**Problem description**
Repeat the whole listing below with nothing added or dropped.

Top of Records

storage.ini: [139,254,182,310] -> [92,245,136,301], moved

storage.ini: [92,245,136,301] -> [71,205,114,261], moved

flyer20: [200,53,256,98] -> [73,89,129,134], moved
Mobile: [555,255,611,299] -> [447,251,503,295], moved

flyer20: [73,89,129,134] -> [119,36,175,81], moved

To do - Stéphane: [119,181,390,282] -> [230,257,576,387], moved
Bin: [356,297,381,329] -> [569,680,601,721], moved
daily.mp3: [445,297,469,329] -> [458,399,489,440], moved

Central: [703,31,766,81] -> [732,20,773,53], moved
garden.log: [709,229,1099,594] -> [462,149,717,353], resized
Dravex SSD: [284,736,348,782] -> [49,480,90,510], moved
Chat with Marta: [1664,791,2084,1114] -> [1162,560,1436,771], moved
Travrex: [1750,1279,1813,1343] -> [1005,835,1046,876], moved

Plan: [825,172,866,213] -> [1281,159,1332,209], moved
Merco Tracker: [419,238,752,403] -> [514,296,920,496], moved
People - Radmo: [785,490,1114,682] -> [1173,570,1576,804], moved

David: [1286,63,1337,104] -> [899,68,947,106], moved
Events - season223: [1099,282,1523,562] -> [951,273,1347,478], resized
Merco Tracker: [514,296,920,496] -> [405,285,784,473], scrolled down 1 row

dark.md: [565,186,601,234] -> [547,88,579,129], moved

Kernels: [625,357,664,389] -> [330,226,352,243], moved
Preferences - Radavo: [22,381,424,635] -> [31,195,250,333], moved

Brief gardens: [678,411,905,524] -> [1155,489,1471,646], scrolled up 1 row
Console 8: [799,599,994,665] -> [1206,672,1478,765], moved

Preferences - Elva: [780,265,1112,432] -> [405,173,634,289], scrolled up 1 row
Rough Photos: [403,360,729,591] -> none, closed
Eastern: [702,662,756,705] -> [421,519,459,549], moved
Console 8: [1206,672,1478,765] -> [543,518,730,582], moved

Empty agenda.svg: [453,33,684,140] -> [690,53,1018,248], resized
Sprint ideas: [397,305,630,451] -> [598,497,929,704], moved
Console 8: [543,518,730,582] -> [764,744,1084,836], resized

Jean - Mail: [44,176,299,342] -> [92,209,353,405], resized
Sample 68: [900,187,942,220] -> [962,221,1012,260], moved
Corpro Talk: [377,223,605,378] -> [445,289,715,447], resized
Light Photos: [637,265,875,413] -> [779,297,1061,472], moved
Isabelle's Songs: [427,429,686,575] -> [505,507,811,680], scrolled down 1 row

Bottom of Records

**Exercise output**
storage.ini: [139,254,182,310] -> [92,245,136,301], moved

storage.ini: [92,245,136,301] -> [71,205,114,261], moved

flyer20: [200,53,256,98] -> [73,89,129,134], moved
Mobile: [555,255,611,299] -> [447,251,503,295], moved

flyer20: [73,89,129,134] -> [119,36,175,81], moved

To do - Stéphane: [119,181,390,282] -> [230,257,576,387], moved
Bin: [356,297,381,329] -> [569,680,601,721], moved
daily.mp3: [445,297,469,329] -> [458,399,489,440], moved

Central: [703,31,766,81] -> [732,20,773,53], moved
garden.log: [709,229,1099,594] -> [462,149,717,353], resized
Dravex SSD: [284,736,348,782] -> [49,480,90,510], moved
Chat with Marta: [1664,791,2084,1114] -> [1162,560,1436,771], moved
Travrex: [1750,1279,1813,1343] -> [1005,835,1046,876], moved

Plan: [825,172,866,213] -> [1281,159,1332,209], moved
Merco Tracker: [419,238,752,403] -> [514,296,920,496], moved
People - Radmo: [785,490,1114,682] -> [1173,570,1576,804], moved

David: [1286,63,1337,104] -> [899,68,947,106], moved
Events - season223: [1099,282,1523,562] -> [951,273,1347,478], resized
Merco Tracker: [514,296,920,496] -> [405,285,784,473], scrolled down 1 row

dark.md: [565,186,601,234] -> [547,88,579,129], moved

Kernels: [625,357,664,389] -> [330,226,352,243], moved
Preferences - Radavo: [22,381,424,635] -> [31,195,250,333], moved

Brief gardens: [678,411,905,524] -> [1155,489,1471,646], scrolled up 1 row
Console 8: [799,599,994,665] -> [1206,672,1478,765], moved

Preferences - Elva: [780,265,1112,432] -> [405,173,634,289], scrolled up 1 row
Rough Photos: [403,360,729,591] -> none, closed
Eastern: [702,662,756,705] -> [421,519,459,549], moved
Console 8: [1206,672,1478,765] -> [543,518,730,582], moved

Empty agenda.svg: [453,33,684,140] -> [690,53,1018,248], resized
Sprint ideas: [397,305,630,451] -> [598,497,929,704], moved
Console 8: [543,518,730,582] -> [764,744,1084,836], resized

Jean - Mail: [44,176,299,342] -> [92,209,353,405], resized
Sample 68: [900,187,942,220] -> [962,221,1012,260], moved
Corpro Talk: [377,223,605,378] -> [445,289,715,447], resized
Light Photos: [637,265,875,413] -> [779,297,1061,472], moved
Isabelle's Songs: [427,429,686,575] -> [505,507,811,680], scrolled down 1 row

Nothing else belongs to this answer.